TASK REQUIREMENTS:
Which lines below fall between the one containing "black lamp [590,186,685,307]" and the one containing "pink bowling pin [609,188,643,258]"? Repeat them exactly, counting both of those lines, and add nothing else.

Before-and-after object listings:

────────

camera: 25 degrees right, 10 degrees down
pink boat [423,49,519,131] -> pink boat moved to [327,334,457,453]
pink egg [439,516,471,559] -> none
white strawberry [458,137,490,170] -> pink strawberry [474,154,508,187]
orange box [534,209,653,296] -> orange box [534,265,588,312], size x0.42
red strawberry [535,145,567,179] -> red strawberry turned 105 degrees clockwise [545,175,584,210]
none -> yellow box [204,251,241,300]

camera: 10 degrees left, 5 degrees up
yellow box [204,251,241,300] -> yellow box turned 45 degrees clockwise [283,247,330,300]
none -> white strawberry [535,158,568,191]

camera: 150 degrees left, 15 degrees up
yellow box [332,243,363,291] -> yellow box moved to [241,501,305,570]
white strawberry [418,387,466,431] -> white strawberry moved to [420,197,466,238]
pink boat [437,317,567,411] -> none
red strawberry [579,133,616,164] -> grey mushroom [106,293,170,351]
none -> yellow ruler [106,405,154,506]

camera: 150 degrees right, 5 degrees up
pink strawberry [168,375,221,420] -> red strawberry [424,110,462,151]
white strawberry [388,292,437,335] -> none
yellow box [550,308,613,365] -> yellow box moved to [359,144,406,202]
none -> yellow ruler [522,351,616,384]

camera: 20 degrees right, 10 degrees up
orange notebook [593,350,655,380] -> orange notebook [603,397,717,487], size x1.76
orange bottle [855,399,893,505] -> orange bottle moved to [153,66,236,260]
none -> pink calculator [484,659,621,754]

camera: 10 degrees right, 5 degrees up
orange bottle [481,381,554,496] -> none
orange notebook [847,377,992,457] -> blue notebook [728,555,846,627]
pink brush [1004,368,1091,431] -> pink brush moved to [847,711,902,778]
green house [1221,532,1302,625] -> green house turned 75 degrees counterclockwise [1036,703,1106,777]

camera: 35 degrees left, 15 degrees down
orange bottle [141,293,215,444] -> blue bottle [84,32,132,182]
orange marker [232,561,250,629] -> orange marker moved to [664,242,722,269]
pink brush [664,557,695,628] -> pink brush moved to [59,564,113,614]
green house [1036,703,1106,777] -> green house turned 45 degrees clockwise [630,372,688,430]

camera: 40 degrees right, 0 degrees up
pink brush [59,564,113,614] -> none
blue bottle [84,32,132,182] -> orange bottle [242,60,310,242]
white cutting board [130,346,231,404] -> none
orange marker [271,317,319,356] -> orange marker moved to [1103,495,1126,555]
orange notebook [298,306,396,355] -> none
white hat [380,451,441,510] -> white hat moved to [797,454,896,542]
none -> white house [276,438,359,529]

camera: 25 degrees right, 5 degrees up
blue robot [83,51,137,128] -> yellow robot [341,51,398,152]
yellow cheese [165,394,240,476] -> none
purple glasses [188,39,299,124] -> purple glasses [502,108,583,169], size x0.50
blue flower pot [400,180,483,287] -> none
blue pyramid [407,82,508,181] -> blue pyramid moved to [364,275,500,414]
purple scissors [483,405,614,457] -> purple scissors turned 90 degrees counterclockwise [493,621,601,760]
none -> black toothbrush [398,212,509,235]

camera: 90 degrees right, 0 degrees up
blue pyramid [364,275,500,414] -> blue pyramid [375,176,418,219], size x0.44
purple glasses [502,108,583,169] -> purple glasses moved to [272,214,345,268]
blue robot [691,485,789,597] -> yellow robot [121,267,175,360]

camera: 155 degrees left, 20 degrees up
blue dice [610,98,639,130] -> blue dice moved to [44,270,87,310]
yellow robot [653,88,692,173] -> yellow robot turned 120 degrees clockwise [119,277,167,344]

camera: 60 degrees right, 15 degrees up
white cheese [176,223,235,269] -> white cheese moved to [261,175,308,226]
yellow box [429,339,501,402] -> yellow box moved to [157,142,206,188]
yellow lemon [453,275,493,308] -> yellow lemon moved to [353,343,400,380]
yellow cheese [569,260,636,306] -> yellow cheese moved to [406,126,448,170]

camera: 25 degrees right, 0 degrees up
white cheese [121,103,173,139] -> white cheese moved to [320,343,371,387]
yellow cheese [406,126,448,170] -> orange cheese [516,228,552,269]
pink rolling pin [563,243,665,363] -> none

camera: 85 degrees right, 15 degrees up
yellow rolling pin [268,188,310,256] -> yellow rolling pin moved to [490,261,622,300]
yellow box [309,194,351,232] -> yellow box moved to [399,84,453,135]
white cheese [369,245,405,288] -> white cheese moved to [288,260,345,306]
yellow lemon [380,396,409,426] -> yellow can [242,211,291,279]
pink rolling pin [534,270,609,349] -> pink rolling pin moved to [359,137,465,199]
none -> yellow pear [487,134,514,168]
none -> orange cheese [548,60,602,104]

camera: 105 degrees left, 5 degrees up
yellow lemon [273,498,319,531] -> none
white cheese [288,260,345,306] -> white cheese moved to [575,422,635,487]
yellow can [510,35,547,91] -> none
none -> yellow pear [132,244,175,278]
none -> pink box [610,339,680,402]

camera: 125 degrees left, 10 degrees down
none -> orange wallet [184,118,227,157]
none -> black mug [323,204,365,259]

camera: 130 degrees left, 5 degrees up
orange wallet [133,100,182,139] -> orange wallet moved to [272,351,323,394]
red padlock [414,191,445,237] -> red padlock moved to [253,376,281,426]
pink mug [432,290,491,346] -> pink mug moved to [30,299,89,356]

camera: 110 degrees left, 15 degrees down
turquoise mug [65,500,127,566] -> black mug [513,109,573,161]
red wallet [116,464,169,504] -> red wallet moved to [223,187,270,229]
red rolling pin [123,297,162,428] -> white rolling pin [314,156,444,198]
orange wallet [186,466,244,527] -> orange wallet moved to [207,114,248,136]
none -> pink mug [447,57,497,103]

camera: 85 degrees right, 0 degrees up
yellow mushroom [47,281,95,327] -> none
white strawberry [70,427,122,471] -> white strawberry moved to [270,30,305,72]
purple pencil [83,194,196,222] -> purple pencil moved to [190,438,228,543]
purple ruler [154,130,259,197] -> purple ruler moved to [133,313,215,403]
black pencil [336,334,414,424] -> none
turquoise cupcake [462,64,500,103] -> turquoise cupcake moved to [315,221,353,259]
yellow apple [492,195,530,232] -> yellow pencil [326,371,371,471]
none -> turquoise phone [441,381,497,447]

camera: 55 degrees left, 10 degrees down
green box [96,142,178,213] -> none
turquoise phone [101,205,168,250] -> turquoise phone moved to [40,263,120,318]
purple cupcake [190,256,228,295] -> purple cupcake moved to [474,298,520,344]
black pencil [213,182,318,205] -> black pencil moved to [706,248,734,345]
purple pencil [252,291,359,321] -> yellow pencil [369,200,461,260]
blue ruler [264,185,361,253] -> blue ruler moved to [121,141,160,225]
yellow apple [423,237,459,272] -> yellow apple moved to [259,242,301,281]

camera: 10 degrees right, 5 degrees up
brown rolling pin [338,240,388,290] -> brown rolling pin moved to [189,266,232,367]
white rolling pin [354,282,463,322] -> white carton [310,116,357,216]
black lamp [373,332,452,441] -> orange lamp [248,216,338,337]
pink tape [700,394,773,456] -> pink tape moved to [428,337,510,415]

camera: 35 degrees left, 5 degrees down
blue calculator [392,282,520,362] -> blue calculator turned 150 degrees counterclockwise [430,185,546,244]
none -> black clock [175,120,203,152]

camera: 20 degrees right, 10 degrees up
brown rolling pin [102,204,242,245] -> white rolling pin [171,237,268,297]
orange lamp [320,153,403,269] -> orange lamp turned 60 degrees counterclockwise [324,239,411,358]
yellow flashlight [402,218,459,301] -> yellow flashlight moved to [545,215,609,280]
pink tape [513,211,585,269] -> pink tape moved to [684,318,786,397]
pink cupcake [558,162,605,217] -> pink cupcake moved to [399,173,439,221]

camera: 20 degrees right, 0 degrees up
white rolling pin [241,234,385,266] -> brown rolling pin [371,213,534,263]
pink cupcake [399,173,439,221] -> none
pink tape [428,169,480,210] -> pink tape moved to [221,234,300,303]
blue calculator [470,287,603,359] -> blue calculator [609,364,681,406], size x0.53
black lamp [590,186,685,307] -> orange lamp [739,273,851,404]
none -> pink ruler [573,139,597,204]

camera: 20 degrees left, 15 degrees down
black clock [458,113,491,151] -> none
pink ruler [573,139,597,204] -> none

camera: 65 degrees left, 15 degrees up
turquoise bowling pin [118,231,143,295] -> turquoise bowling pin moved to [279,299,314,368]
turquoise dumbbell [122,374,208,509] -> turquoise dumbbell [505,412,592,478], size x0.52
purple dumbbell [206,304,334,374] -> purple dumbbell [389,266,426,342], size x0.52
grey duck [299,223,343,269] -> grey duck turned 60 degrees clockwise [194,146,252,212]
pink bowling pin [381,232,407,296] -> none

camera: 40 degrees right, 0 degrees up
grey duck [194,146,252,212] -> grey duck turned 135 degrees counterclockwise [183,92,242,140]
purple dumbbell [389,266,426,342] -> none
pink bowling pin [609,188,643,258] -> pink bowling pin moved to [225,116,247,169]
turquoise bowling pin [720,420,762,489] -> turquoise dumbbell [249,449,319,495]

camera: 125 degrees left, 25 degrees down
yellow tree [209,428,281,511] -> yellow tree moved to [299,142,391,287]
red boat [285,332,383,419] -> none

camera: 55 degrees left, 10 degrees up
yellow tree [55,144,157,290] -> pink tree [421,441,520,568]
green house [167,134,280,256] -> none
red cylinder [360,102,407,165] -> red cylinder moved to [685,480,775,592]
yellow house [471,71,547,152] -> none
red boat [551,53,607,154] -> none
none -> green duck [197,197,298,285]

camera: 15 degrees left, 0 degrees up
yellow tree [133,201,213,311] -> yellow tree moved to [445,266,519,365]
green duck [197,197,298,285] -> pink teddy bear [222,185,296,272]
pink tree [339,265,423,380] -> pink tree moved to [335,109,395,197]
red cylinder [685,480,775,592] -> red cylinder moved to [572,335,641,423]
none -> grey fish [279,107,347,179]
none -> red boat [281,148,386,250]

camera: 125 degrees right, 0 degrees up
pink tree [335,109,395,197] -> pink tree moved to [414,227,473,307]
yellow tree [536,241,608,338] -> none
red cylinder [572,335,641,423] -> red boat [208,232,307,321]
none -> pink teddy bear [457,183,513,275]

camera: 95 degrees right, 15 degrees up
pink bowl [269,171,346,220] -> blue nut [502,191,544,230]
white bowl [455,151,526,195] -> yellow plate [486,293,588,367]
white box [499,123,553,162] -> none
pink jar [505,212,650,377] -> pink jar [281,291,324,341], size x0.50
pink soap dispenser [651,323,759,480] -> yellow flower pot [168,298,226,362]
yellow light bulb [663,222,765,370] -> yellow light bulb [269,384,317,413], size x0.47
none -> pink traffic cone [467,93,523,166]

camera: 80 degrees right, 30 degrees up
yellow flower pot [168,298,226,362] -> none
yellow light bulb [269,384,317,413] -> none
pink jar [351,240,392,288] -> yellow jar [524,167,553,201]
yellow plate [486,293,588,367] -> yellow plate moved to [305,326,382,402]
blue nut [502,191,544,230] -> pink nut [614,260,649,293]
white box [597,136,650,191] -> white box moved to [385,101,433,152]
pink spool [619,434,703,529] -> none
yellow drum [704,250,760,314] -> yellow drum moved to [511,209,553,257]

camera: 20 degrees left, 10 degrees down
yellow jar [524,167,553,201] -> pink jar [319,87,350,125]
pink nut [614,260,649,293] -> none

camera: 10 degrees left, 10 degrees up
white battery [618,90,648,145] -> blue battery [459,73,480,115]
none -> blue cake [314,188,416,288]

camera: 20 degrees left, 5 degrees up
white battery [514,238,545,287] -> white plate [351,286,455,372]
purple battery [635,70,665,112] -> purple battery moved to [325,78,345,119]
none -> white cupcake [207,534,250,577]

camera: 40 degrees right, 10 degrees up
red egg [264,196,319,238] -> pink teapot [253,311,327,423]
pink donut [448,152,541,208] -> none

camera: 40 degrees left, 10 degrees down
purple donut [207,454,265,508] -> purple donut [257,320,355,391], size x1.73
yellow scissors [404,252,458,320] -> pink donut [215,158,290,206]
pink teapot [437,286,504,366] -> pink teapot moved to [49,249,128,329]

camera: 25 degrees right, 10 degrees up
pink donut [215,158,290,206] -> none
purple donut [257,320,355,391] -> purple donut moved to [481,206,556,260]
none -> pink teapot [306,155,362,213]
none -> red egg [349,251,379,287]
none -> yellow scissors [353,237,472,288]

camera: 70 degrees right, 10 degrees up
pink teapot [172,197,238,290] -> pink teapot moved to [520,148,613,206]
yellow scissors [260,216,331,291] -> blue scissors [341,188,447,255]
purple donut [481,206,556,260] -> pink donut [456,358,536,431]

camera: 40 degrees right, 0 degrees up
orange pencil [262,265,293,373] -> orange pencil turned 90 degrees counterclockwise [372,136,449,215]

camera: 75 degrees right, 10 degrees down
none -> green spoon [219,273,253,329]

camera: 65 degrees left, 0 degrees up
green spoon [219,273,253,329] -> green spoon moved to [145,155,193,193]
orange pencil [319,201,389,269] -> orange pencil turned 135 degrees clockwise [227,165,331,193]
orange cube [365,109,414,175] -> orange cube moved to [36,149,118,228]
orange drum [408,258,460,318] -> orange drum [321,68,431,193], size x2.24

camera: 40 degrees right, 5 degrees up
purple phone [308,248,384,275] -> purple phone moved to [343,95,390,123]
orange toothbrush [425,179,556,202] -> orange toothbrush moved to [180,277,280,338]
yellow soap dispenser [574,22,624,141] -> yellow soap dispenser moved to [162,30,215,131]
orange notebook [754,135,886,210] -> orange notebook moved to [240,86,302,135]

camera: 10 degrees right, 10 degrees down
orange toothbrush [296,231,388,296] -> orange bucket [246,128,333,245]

────────

RESPONSE TO THE EXERCISE:
black lamp [590,186,685,307] -> orange lamp [739,273,851,404]
none -> pink ruler [573,139,597,204]

camera: 20 degrees left, 15 degrees down
black clock [458,113,491,151] -> none
pink ruler [573,139,597,204] -> none

camera: 65 degrees left, 15 degrees up
turquoise bowling pin [118,231,143,295] -> turquoise bowling pin moved to [279,299,314,368]
turquoise dumbbell [122,374,208,509] -> turquoise dumbbell [505,412,592,478], size x0.52
purple dumbbell [206,304,334,374] -> purple dumbbell [389,266,426,342], size x0.52
grey duck [299,223,343,269] -> grey duck turned 60 degrees clockwise [194,146,252,212]
pink bowling pin [381,232,407,296] -> none

camera: 40 degrees right, 0 degrees up
grey duck [194,146,252,212] -> grey duck turned 135 degrees counterclockwise [183,92,242,140]
purple dumbbell [389,266,426,342] -> none
pink bowling pin [609,188,643,258] -> pink bowling pin moved to [225,116,247,169]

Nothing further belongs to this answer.